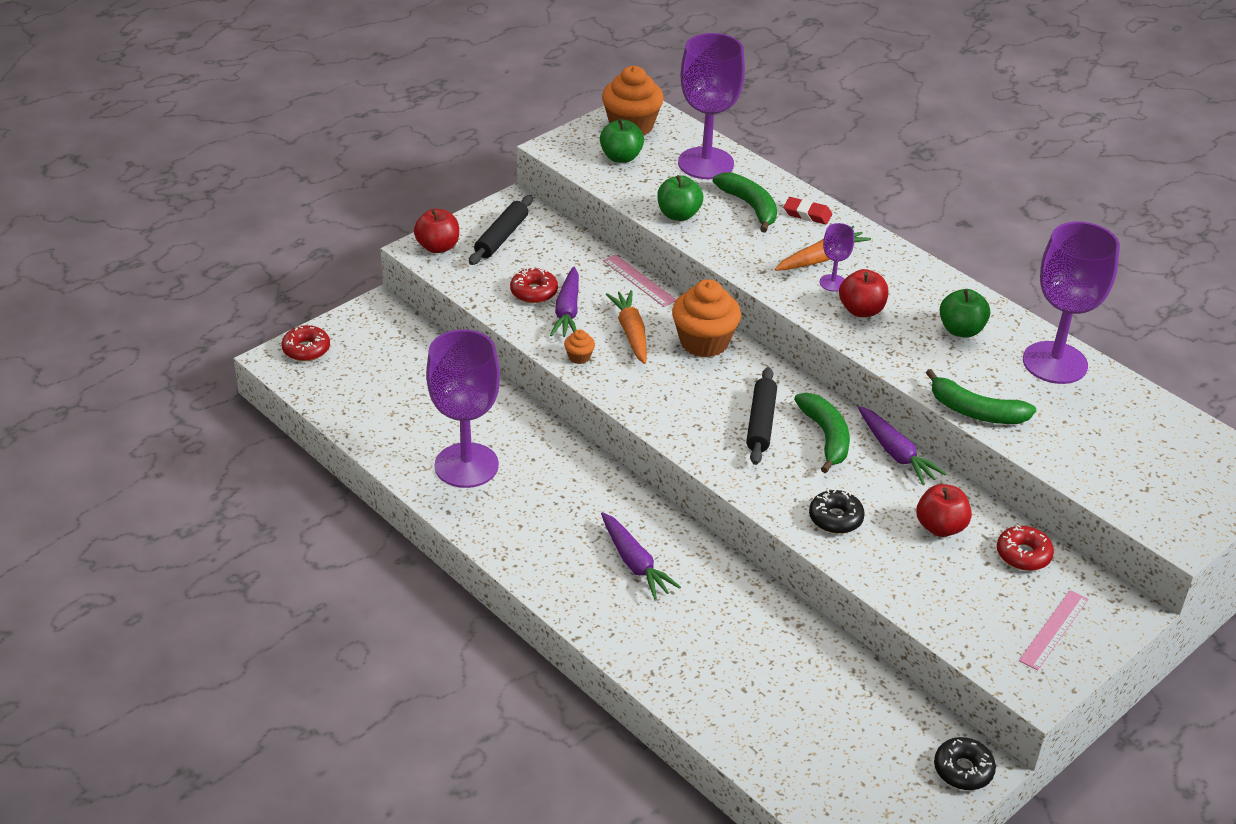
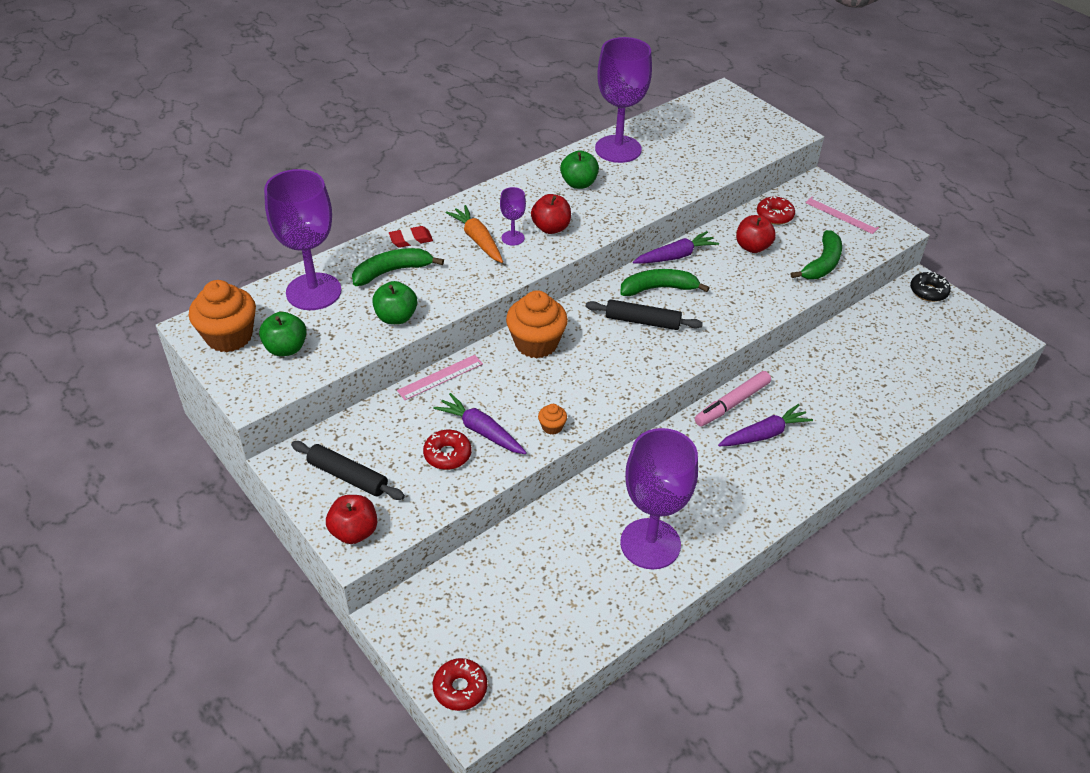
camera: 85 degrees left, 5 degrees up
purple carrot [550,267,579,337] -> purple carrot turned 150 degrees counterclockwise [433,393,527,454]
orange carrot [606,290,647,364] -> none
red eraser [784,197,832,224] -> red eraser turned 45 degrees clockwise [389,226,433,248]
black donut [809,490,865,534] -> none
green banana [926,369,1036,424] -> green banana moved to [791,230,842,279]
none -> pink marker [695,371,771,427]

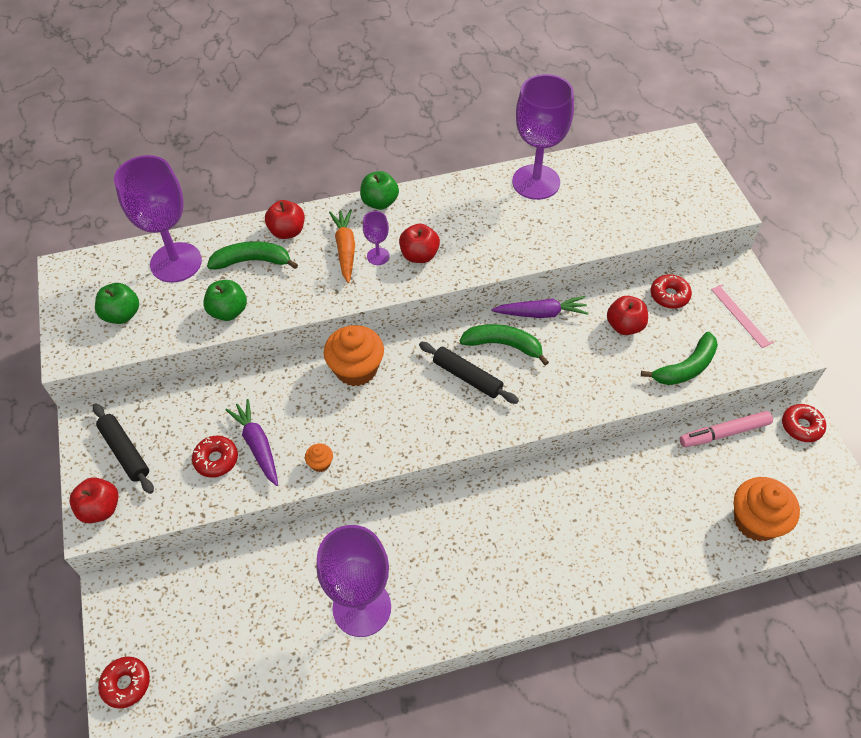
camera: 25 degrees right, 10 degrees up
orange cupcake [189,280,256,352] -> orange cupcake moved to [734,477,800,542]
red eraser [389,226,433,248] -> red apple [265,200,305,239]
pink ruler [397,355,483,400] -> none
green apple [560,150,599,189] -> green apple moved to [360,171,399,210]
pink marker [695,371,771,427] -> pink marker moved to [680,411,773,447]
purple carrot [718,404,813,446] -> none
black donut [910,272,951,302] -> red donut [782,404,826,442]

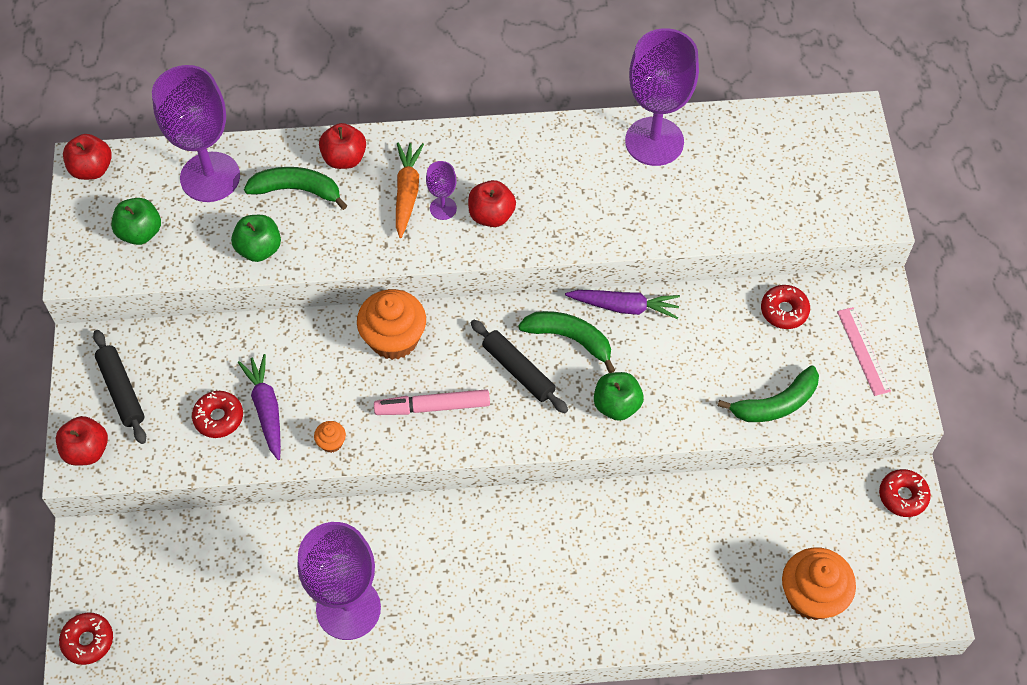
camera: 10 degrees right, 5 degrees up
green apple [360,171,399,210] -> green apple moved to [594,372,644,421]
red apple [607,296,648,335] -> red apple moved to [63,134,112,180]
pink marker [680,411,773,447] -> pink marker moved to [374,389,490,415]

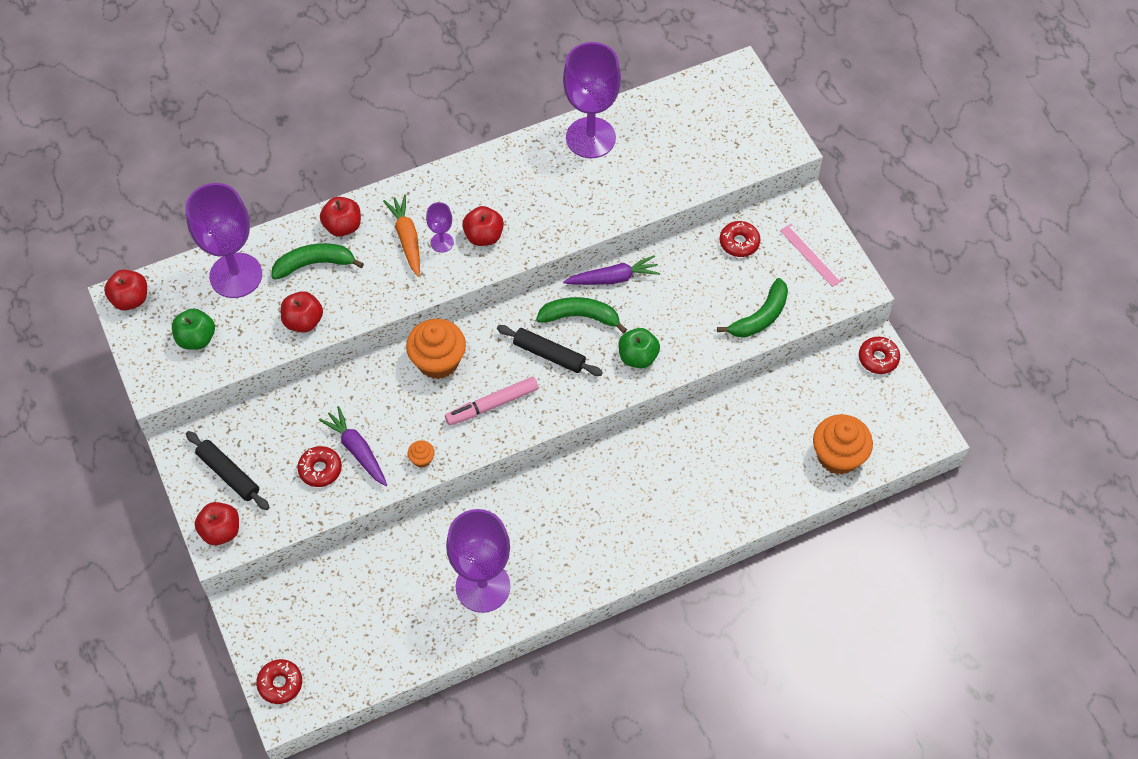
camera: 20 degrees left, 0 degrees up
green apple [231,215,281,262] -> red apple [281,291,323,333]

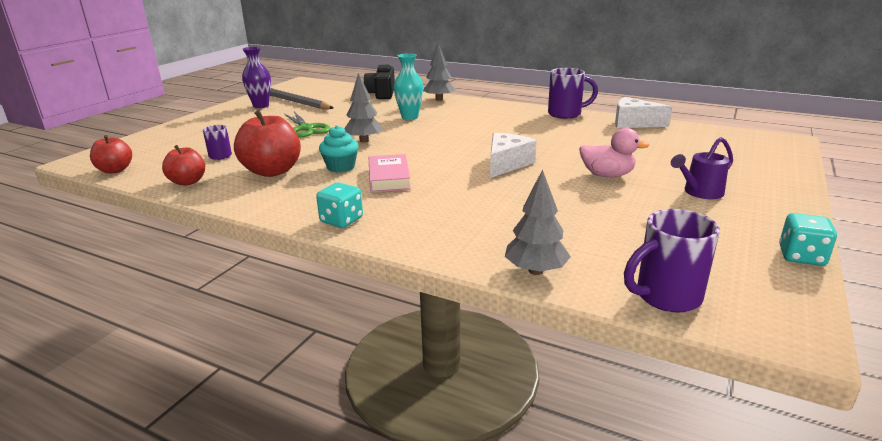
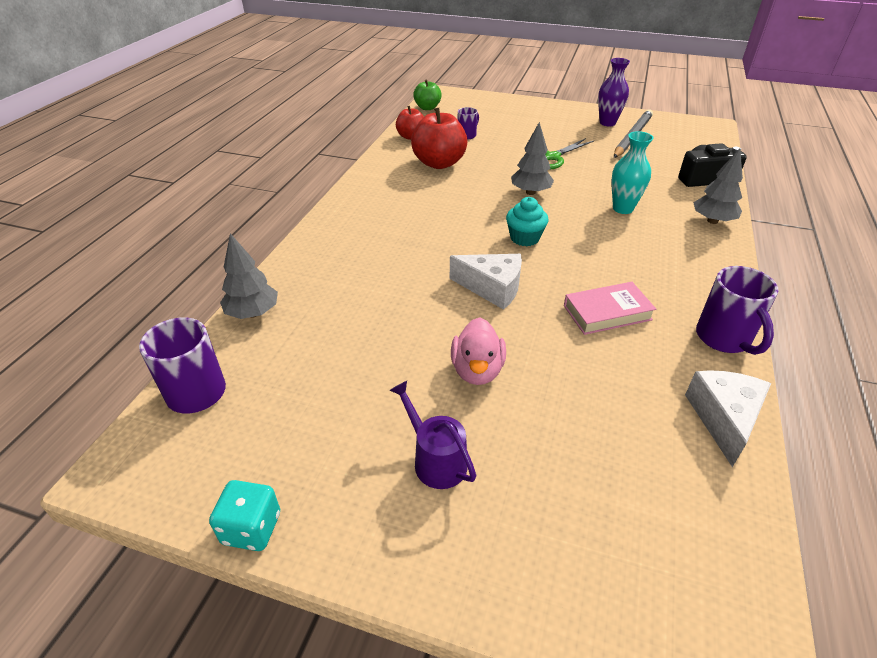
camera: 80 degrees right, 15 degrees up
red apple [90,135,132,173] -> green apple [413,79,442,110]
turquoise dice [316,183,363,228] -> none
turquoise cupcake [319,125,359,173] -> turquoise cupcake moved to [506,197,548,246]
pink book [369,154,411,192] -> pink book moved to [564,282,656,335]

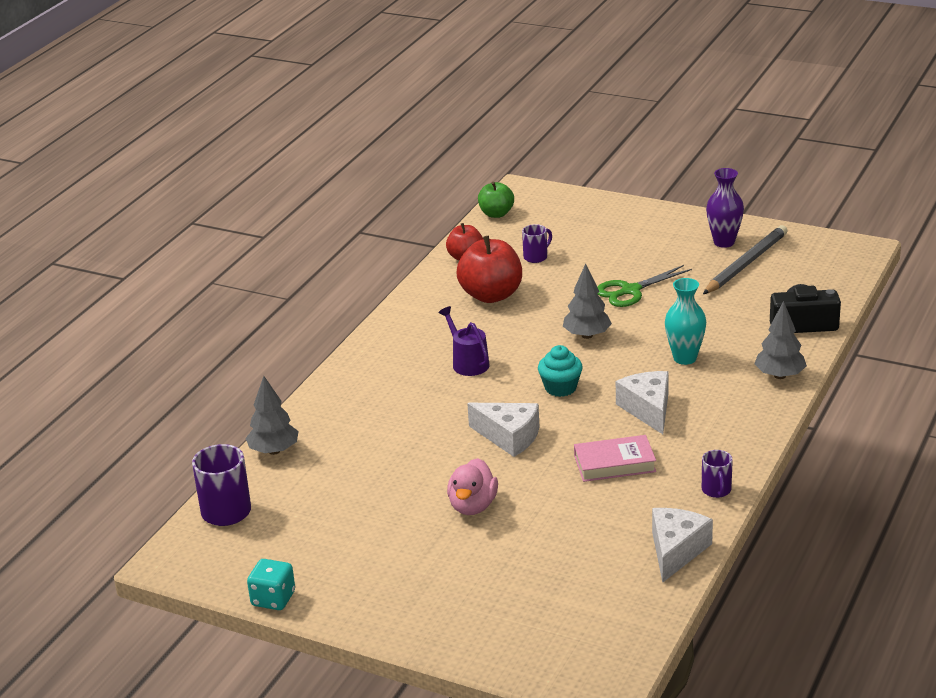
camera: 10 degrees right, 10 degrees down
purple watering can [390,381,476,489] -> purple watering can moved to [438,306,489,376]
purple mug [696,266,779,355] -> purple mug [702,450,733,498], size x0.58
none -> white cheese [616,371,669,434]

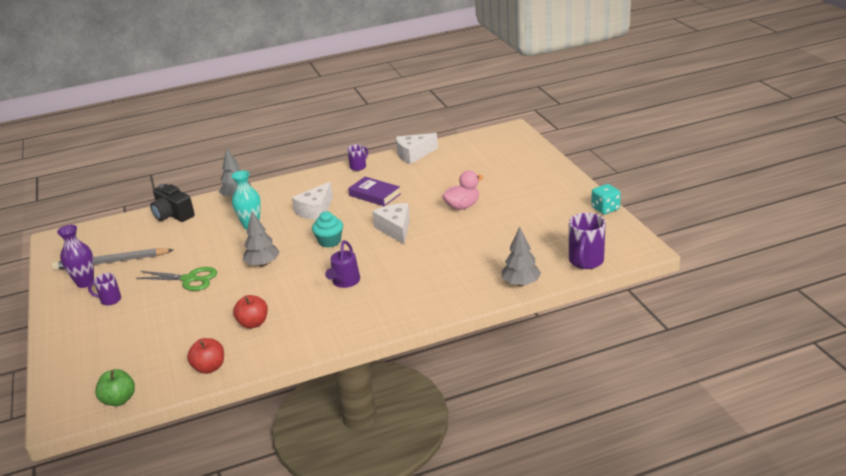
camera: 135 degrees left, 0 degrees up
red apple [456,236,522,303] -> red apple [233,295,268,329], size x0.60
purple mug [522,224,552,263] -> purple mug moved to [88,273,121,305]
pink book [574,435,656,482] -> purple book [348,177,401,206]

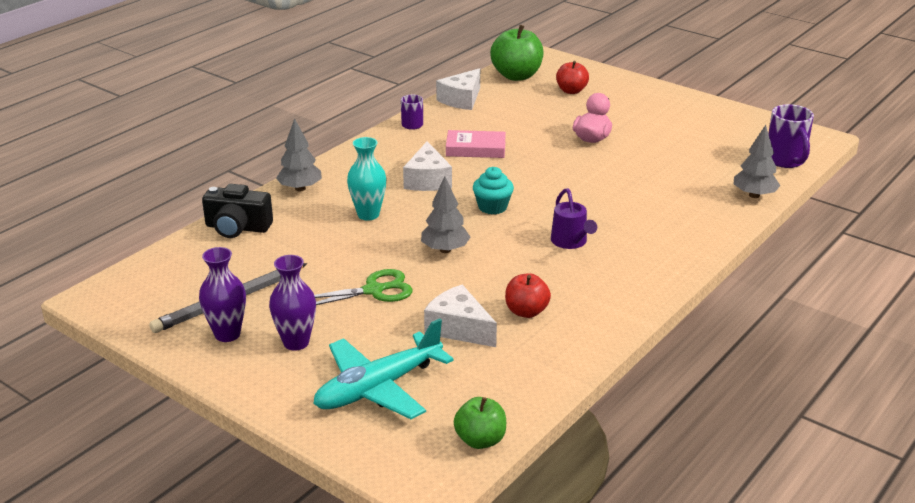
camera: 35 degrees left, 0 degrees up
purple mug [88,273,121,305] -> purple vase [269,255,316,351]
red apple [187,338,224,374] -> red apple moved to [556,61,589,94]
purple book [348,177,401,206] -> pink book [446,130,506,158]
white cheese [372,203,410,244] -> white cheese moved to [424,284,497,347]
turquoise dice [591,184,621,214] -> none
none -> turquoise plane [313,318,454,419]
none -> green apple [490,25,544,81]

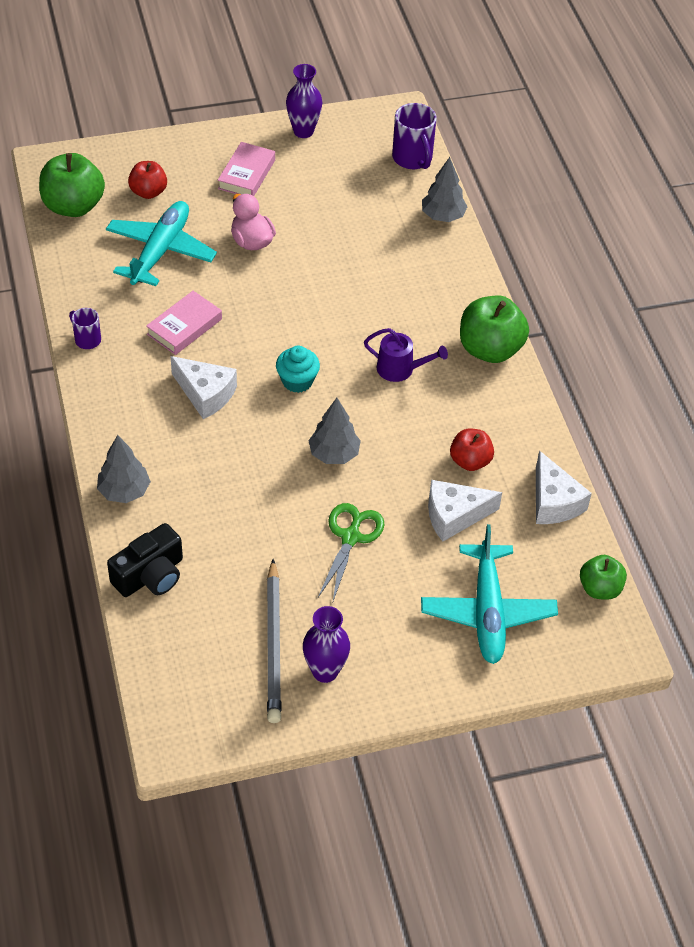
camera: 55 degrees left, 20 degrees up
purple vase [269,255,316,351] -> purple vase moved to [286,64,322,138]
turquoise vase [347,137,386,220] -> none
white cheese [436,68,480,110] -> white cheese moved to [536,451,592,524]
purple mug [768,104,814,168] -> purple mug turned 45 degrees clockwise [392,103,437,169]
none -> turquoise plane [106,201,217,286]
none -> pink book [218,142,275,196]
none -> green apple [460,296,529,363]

→ **Exercise prompt**
An exact copy is needed of the entries above, starting at the line that holds "orange carrot [606,290,647,364] -> none" and stopping at the line that holds "red apple [187,338,224,374]", both kept; pictures stay out.

→ **Task result**
orange carrot [606,290,647,364] -> none
red eraser [784,197,832,224] -> red eraser turned 45 degrees clockwise [389,226,433,248]
black donut [809,490,865,534] -> none
green banana [926,369,1036,424] -> green banana moved to [791,230,842,279]
none -> pink marker [695,371,771,427]

camera: 25 degrees right, 10 degrees up
orange cupcake [189,280,256,352] -> orange cupcake moved to [734,477,800,542]
red eraser [389,226,433,248] -> red apple [265,200,305,239]
pink ruler [397,355,483,400] -> none
green apple [560,150,599,189] -> green apple moved to [360,171,399,210]
pink marker [695,371,771,427] -> pink marker moved to [680,411,773,447]
purple carrot [718,404,813,446] -> none
black donut [910,272,951,302] -> red donut [782,404,826,442]

camera: 10 degrees right, 5 degrees up
green apple [360,171,399,210] -> green apple moved to [594,372,644,421]
red apple [607,296,648,335] -> red apple moved to [63,134,112,180]
pink marker [680,411,773,447] -> pink marker moved to [374,389,490,415]

camera: 20 degrees left, 0 degrees up
green apple [231,215,281,262] -> red apple [281,291,323,333]

camera: 80 degrees right, 15 degrees up
red apple [90,135,132,173] -> green apple [413,79,442,110]
turquoise dice [316,183,363,228] -> none
turquoise cupcake [319,125,359,173] -> turquoise cupcake moved to [506,197,548,246]
pink book [369,154,411,192] -> pink book moved to [564,282,656,335]

camera: 10 degrees right, 10 degrees down
purple watering can [390,381,476,489] -> purple watering can moved to [438,306,489,376]
purple mug [696,266,779,355] -> purple mug [702,450,733,498], size x0.58
none -> white cheese [616,371,669,434]

camera: 135 degrees left, 0 degrees up
red apple [456,236,522,303] -> red apple [233,295,268,329], size x0.60
purple mug [522,224,552,263] -> purple mug moved to [88,273,121,305]
pink book [574,435,656,482] -> purple book [348,177,401,206]

camera: 35 degrees left, 0 degrees up
purple mug [88,273,121,305] -> purple vase [269,255,316,351]
red apple [187,338,224,374] -> red apple moved to [556,61,589,94]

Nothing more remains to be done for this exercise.